- Work instructions: A bare number is the expected answer: the count of lines in the records that contain the word "NAND".

---------- Data supplied ----------

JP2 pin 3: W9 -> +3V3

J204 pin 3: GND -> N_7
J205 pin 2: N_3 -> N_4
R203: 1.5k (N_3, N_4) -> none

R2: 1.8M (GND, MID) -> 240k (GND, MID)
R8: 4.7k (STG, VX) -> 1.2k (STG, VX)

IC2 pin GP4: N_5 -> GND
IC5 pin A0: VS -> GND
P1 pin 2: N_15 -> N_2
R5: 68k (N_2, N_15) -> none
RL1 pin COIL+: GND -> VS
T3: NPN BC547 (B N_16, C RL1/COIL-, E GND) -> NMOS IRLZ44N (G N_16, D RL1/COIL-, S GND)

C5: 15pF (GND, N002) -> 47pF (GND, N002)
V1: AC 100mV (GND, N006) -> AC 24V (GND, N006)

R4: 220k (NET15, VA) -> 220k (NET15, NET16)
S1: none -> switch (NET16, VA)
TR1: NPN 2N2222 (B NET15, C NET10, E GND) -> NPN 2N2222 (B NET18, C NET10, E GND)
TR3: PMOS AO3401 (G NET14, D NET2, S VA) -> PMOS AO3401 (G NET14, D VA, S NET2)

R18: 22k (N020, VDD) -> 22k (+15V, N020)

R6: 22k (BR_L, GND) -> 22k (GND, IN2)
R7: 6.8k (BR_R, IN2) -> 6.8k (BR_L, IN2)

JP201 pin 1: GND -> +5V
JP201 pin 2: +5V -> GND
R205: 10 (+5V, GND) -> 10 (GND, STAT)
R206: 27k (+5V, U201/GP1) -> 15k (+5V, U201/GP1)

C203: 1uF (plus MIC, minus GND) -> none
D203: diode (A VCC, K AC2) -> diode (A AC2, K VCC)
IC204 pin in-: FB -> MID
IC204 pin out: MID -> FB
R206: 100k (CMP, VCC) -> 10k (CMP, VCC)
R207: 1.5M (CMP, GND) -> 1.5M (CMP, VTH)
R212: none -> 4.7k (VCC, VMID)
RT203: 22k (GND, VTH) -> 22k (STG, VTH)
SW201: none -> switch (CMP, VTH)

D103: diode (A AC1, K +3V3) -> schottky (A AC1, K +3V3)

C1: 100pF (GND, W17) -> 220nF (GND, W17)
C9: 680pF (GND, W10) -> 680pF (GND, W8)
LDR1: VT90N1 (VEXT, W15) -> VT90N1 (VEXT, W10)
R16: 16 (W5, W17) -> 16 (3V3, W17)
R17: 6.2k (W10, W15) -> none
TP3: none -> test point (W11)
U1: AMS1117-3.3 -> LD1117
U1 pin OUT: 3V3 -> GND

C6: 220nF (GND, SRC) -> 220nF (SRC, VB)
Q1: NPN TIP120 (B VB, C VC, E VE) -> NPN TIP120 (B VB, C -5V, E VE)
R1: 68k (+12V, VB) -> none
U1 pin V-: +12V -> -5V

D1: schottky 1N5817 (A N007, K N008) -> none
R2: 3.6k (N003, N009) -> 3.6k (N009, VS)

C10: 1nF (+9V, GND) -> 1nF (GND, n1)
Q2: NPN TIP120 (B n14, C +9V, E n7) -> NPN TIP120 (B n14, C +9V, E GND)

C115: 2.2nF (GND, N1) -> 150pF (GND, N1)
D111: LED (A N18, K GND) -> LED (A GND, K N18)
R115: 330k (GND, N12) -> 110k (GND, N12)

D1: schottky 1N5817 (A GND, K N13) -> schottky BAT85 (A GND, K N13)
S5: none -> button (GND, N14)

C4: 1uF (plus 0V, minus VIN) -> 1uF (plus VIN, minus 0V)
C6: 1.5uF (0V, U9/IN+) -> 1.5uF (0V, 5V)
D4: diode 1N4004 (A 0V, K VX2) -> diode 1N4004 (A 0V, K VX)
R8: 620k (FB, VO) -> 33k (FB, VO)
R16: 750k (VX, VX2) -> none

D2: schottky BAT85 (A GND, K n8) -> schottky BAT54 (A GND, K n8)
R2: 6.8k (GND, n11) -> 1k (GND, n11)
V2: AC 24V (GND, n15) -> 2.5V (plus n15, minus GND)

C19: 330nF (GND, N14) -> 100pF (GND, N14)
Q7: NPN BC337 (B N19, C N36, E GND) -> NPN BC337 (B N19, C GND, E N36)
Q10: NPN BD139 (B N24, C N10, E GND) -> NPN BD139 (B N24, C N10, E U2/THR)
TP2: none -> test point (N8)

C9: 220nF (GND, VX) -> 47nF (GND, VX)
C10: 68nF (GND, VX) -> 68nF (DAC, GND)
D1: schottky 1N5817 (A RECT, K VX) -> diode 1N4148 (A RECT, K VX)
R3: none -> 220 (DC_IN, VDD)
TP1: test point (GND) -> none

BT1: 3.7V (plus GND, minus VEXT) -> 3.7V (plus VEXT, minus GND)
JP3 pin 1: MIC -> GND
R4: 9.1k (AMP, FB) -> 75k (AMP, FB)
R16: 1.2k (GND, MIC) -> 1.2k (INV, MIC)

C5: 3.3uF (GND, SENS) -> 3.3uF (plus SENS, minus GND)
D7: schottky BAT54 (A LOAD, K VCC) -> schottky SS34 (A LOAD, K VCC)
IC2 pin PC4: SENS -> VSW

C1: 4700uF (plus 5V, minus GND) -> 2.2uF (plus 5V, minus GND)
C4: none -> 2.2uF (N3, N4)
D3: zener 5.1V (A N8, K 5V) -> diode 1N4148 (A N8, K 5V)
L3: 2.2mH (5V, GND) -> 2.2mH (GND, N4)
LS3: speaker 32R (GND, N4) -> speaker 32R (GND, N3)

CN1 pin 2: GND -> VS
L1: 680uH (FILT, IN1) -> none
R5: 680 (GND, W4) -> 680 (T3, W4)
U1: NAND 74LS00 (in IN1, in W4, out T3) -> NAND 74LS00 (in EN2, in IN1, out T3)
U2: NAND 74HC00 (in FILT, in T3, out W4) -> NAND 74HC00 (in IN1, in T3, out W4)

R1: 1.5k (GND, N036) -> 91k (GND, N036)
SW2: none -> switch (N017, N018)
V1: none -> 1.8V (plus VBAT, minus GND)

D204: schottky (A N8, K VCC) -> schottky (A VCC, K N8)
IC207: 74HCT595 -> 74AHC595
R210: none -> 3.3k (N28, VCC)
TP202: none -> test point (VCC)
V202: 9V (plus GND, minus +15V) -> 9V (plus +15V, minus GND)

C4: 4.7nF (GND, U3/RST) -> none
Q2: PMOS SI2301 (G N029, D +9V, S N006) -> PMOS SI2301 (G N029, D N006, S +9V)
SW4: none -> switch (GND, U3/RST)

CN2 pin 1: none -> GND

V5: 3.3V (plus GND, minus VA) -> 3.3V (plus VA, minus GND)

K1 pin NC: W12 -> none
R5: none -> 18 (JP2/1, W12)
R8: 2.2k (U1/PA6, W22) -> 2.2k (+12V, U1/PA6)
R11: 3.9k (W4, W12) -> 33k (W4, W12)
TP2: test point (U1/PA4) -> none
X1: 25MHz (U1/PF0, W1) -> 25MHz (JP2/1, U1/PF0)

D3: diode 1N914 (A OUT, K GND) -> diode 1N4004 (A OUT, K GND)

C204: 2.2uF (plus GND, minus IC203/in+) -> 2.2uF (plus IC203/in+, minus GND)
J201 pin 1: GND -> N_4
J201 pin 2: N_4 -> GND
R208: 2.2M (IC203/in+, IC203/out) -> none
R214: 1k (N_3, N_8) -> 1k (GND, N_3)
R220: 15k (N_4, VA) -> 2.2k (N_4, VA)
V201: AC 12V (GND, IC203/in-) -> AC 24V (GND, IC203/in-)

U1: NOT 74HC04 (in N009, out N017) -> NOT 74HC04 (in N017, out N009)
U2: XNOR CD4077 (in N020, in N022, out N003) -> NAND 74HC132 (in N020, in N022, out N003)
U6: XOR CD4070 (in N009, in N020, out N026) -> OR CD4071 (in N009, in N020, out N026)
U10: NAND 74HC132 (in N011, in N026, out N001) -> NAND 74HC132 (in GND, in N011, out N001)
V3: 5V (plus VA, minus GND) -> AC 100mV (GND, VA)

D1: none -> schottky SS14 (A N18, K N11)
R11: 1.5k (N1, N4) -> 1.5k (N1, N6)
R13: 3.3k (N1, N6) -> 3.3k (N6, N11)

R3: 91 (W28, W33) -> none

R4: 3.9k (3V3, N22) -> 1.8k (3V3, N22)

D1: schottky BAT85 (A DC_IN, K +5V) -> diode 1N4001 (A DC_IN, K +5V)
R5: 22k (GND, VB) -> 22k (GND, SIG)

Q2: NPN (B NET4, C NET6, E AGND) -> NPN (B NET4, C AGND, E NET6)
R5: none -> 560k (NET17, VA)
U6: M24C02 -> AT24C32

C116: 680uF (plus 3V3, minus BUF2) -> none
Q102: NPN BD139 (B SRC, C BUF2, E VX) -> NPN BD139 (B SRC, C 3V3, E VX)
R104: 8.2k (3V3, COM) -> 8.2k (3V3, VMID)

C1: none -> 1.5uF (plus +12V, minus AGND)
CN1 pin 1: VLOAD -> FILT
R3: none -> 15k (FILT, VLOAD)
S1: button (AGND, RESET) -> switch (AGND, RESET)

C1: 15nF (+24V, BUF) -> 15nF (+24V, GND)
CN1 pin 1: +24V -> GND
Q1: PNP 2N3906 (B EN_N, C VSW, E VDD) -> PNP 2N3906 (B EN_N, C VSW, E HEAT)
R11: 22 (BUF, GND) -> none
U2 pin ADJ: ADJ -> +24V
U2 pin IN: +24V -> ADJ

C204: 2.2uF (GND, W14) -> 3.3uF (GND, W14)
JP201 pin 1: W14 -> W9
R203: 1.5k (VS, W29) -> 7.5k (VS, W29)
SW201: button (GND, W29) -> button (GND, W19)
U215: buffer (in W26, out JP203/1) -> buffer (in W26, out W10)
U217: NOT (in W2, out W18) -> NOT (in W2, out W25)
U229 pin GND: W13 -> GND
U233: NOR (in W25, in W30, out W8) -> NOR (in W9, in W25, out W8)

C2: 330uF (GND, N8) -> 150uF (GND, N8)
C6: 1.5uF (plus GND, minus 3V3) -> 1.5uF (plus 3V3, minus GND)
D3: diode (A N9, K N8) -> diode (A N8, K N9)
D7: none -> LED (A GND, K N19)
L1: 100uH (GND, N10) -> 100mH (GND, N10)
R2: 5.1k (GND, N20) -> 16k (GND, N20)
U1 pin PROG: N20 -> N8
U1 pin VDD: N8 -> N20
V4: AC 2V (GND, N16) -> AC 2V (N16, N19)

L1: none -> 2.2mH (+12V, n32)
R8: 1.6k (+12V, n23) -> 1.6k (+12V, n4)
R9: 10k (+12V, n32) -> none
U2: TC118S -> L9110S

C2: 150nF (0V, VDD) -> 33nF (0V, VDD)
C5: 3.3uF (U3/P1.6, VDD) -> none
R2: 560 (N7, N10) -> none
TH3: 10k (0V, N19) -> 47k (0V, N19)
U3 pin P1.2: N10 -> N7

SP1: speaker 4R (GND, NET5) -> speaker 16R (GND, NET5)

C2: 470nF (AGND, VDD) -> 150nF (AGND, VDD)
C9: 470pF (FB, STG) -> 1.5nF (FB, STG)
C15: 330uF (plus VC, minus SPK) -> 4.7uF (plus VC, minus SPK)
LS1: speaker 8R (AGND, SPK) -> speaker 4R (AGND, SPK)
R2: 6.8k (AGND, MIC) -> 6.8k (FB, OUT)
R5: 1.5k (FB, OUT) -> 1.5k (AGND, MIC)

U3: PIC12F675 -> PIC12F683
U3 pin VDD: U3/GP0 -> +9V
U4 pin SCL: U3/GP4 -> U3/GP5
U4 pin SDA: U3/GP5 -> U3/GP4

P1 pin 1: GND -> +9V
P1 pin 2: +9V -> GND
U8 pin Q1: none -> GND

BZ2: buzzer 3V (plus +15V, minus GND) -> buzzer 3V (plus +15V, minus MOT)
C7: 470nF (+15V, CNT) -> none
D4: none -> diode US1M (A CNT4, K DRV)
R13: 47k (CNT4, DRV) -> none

----------

- Reply to the exercise: 4